• Recorded information:
------------------------------------------------------------------------

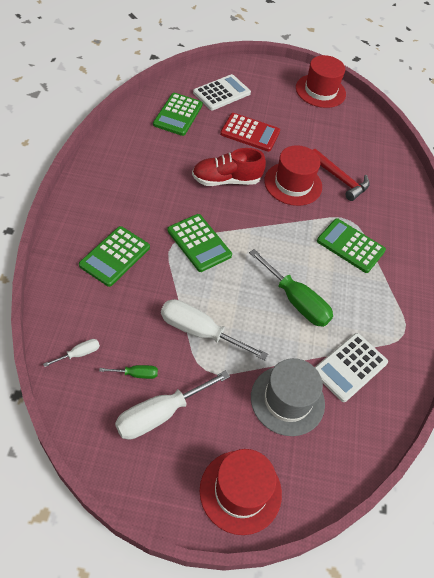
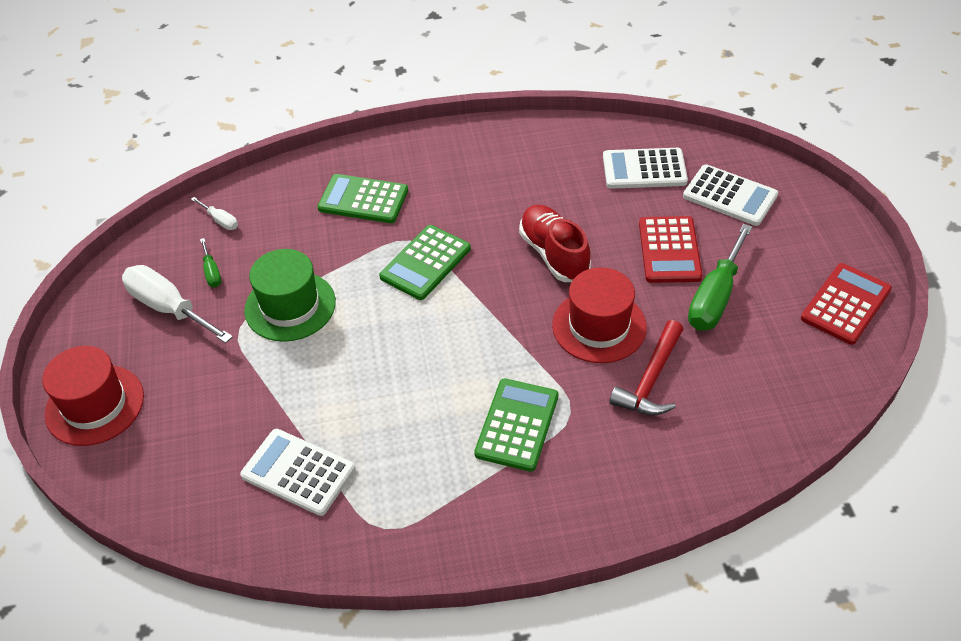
camera: 80 degrees right, 5 degrees down
(178, 115) = (644, 169): green calculator -> white calculator
(199, 331) = (290, 306): white screwdriver -> green hat
(287, 400) = (224, 417): grey hat -> none
(296, 301) = (381, 386): green screwdriver -> green screwdriver (715, 297)
(320, 91) = (846, 304): red hat -> red calculator

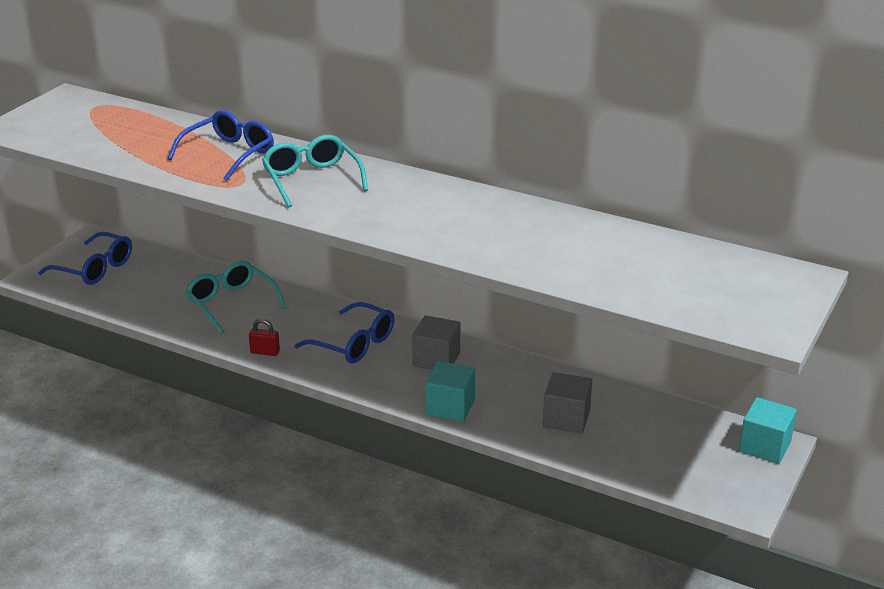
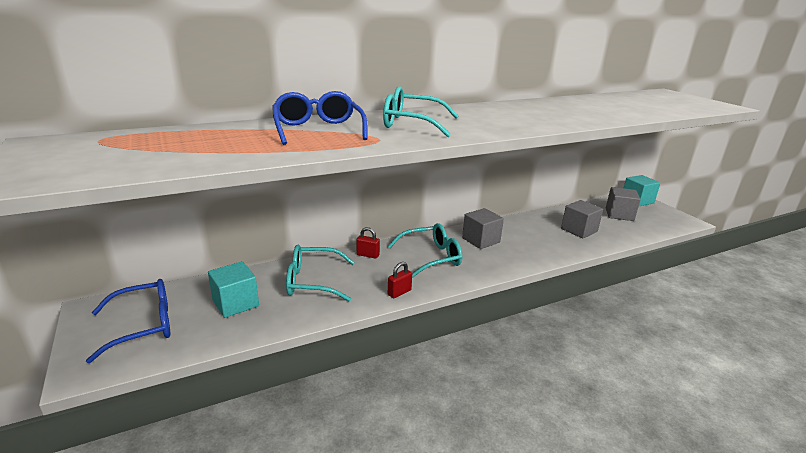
camera: 55 degrees left, 5 degrees down
(312, 309) = (368, 255): none -> red padlock
(354, 344) = (431, 257): blue glasses -> turquoise glasses
(450, 407) = (539, 255): turquoise cube -> turquoise cube (235, 303)
(676, 440) = (619, 214): none -> grey cube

------------------------------------------------------------------------

• Aim of the exercise: Set down word for word every line from the line containing "(287, 400) = (224, 417): grey hat -> none" through the last line of the entries, and nothing more; no pictures.

• Result of this task:
(287, 400) = (224, 417): grey hat -> none
(296, 301) = (381, 386): green screwdriver -> green screwdriver (715, 297)
(320, 91) = (846, 304): red hat -> red calculator

camera: 55 degrees left, 5 degrees down
(312, 309) = (368, 255): none -> red padlock
(354, 344) = (431, 257): blue glasses -> turquoise glasses
(450, 407) = (539, 255): turquoise cube -> turquoise cube (235, 303)
(676, 440) = (619, 214): none -> grey cube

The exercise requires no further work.